• [Prompt] Leave the images out and repeat the data exactly as given.
━━━ Data
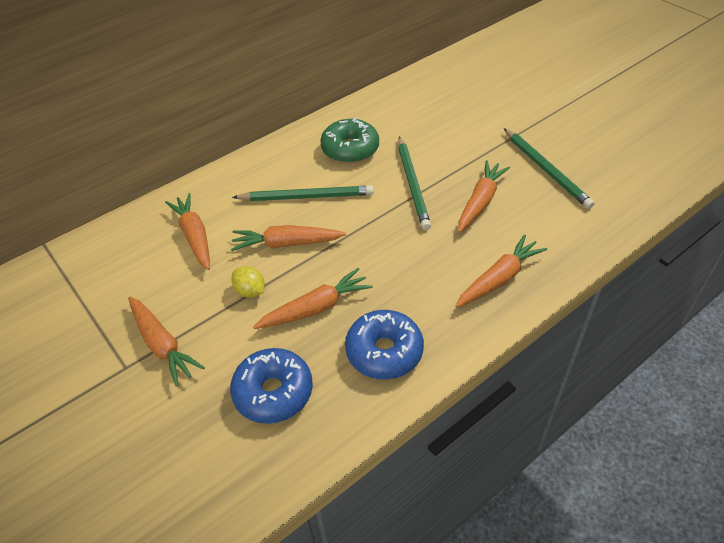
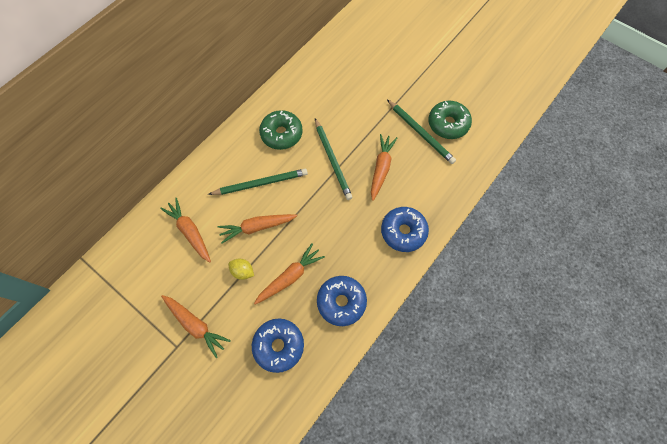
camera: 15 degrees left, 20 degrees up
(499, 278) = (403, 231): orange carrot -> blue donut
(588, 165) = (448, 124): none -> green donut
━━━━━━
• [Written response]
camera: 15 degrees left, 20 degrees up
(499, 278) = (403, 231): orange carrot -> blue donut
(588, 165) = (448, 124): none -> green donut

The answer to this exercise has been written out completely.